▶ Exercise directions
No images, please. Copy each entry below exactly as it reads.

--------------------------------

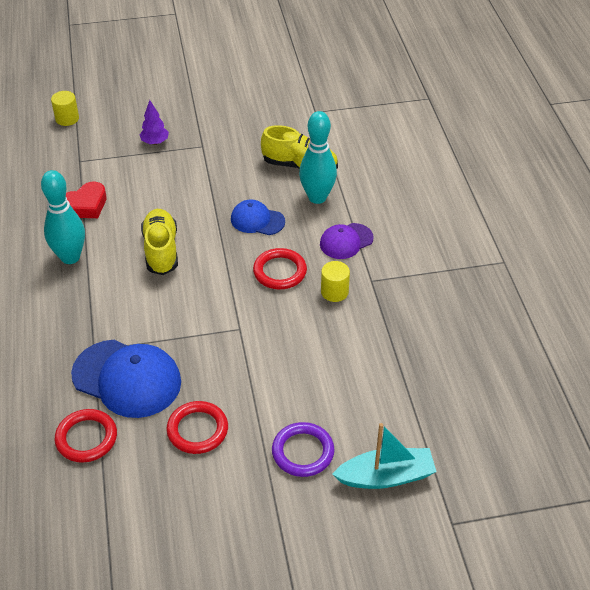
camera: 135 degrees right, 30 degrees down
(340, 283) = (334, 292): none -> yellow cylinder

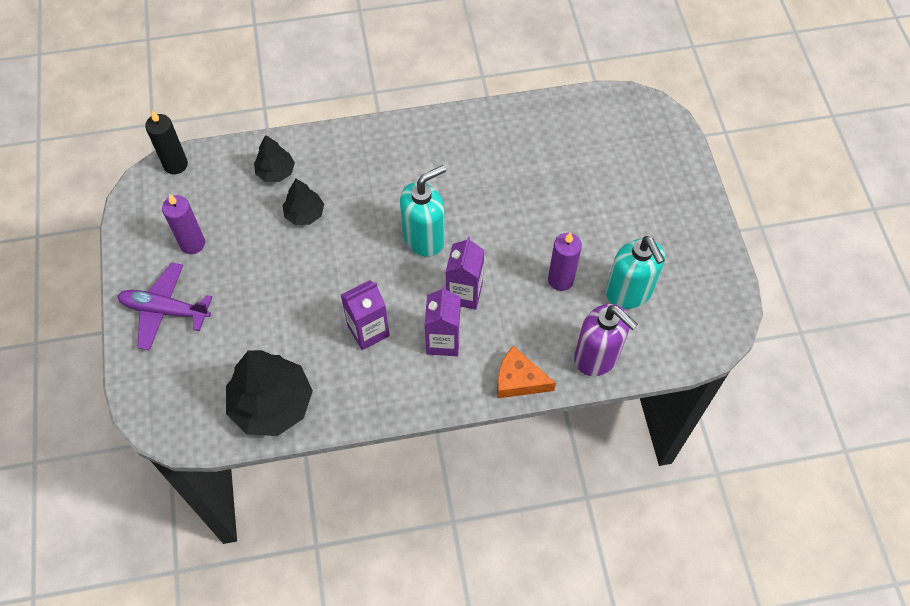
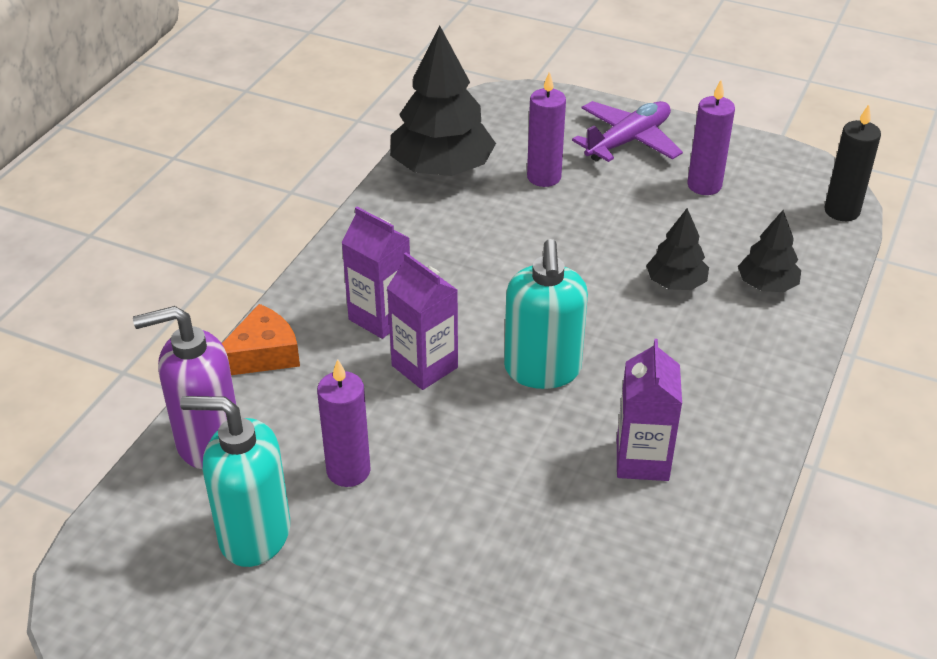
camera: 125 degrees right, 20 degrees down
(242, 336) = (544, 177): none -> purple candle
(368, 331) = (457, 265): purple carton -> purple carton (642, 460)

--------------------------------

▶ Response
camera: 135 degrees right, 30 degrees down
(340, 283) = (334, 292): none -> yellow cylinder

camera: 125 degrees right, 20 degrees down
(242, 336) = (544, 177): none -> purple candle
(368, 331) = (457, 265): purple carton -> purple carton (642, 460)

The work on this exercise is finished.